▸ Required action
Whenever the word "yellow" turns up in a line below, that line should be copied.

--- START ---

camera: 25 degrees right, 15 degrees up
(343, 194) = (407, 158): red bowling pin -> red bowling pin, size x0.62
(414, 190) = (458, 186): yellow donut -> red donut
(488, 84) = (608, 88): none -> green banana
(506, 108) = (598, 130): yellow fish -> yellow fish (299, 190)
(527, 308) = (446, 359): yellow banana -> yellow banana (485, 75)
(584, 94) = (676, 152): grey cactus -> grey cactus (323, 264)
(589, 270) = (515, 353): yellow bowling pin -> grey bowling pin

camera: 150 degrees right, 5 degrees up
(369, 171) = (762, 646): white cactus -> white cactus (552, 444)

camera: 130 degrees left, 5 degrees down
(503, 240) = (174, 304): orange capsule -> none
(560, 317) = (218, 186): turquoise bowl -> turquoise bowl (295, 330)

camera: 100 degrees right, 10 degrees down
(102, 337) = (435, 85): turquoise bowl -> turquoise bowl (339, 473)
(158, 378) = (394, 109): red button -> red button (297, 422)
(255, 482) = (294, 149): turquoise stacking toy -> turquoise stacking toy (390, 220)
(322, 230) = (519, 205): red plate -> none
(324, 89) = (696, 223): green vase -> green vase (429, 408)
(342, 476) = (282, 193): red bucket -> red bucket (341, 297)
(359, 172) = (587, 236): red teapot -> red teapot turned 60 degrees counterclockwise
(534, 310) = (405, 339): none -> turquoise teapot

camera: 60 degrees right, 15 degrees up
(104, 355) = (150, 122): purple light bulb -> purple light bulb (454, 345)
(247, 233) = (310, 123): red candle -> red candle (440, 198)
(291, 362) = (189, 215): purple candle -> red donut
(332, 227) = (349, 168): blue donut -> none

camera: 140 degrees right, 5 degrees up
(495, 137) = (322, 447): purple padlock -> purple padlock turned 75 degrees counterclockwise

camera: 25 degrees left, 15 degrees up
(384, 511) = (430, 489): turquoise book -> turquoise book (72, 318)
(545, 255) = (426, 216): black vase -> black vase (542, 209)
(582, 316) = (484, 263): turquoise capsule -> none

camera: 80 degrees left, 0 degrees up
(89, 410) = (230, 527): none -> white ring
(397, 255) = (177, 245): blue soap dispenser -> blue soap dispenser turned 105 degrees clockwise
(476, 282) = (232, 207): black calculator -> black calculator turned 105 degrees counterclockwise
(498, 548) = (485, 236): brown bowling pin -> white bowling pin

--- END ---

▸ Answer for this exercise
(414, 190) = (458, 186): yellow donut -> red donut
(506, 108) = (598, 130): yellow fish -> yellow fish (299, 190)
(527, 308) = (446, 359): yellow banana -> yellow banana (485, 75)
(589, 270) = (515, 353): yellow bowling pin -> grey bowling pin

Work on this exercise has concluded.